Requirement → Repeat only the lines below that run from the line with "black tree: 3 -> 0" to the line with "white brush: 12 -> 13", ends included; skip every picture.

Working data →
=== Section Start ===

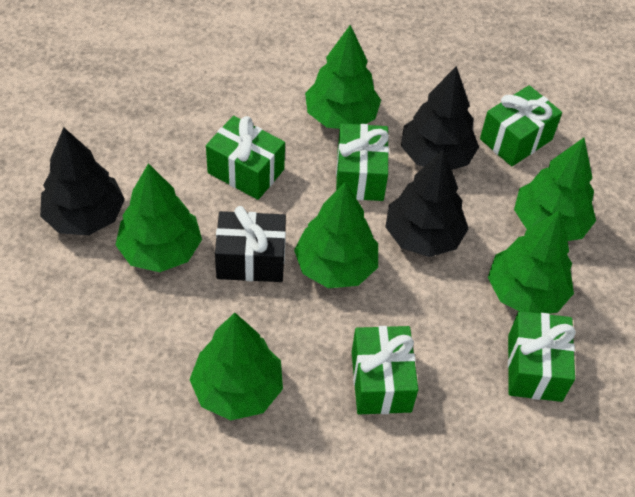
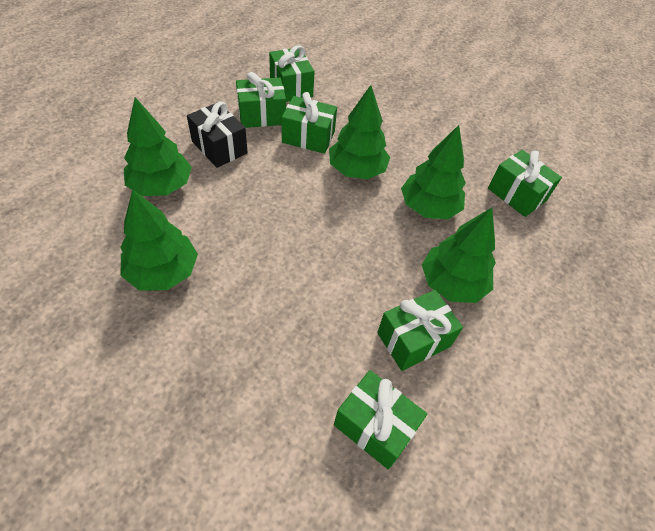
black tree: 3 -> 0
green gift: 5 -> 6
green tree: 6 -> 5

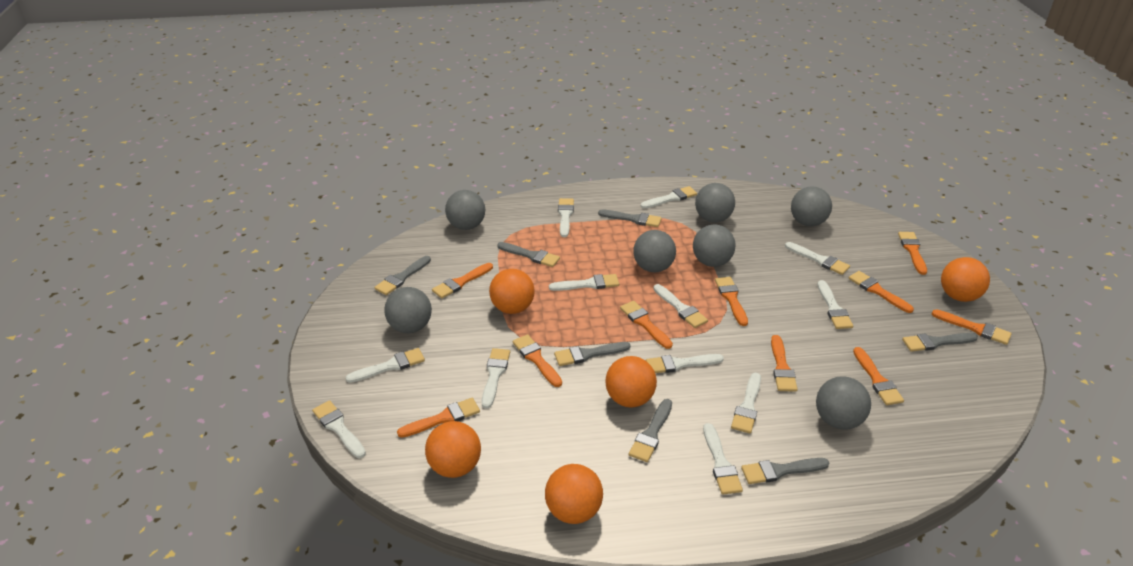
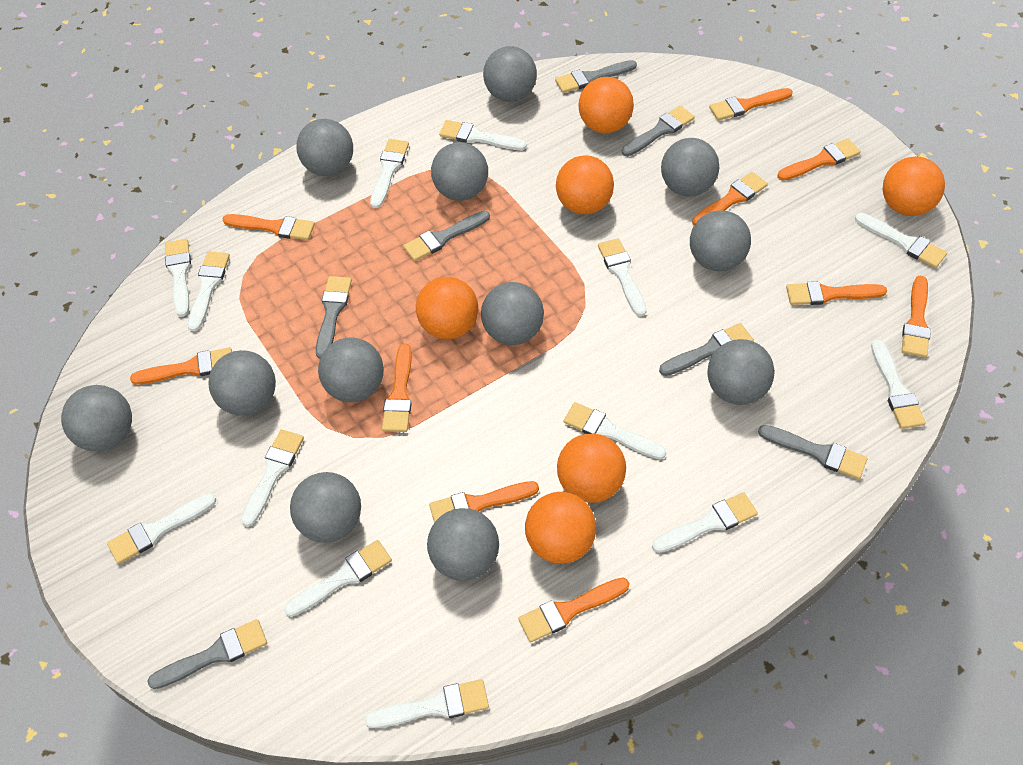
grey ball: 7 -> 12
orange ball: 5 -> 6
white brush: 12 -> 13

=== Section End ===
=== Section Start ===

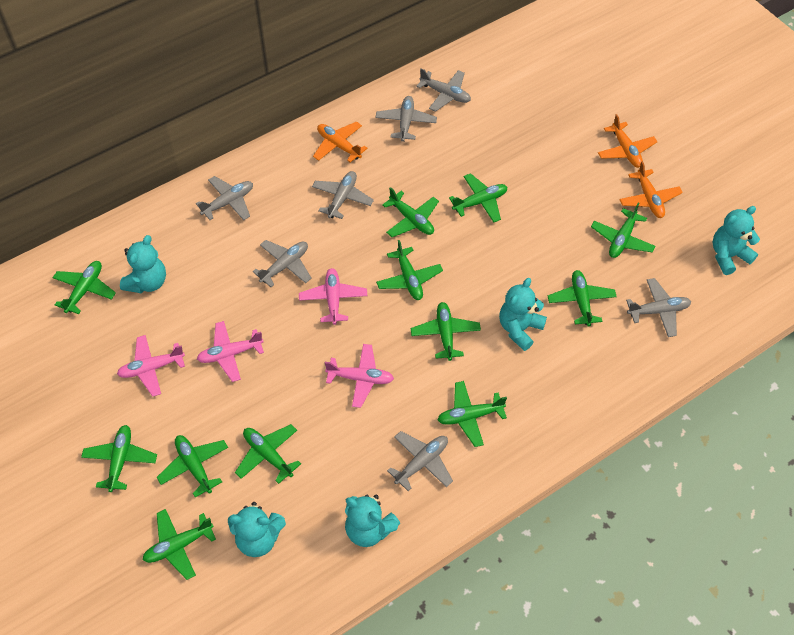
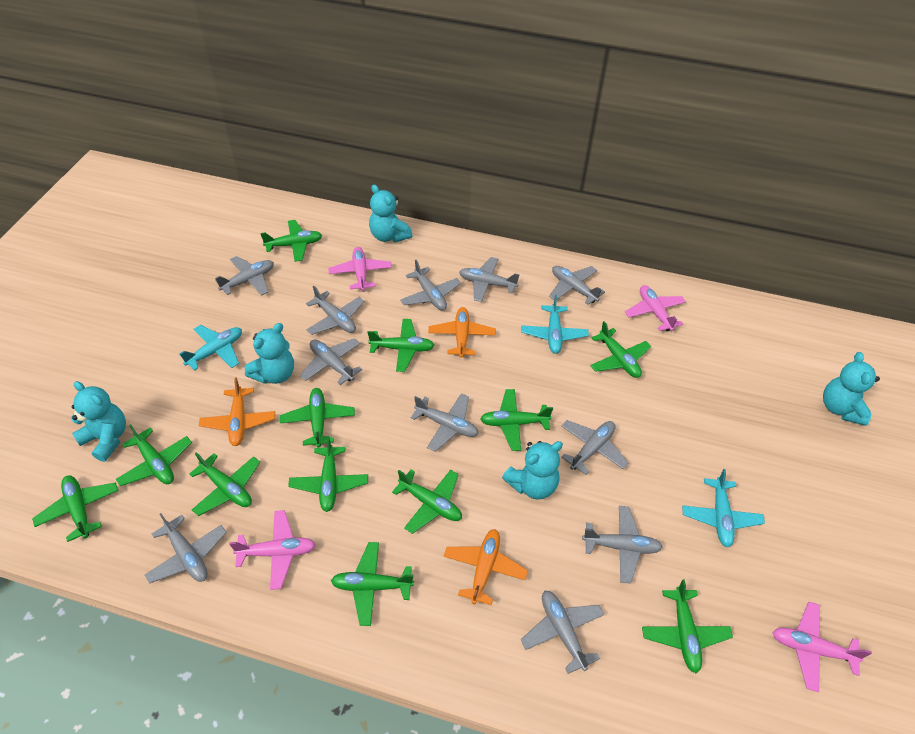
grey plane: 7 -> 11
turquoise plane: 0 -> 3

=== Section End ===

Written reply →
black tree: 3 -> 0
green gift: 5 -> 6
green tree: 6 -> 5

grey ball: 7 -> 12
orange ball: 5 -> 6
white brush: 12 -> 13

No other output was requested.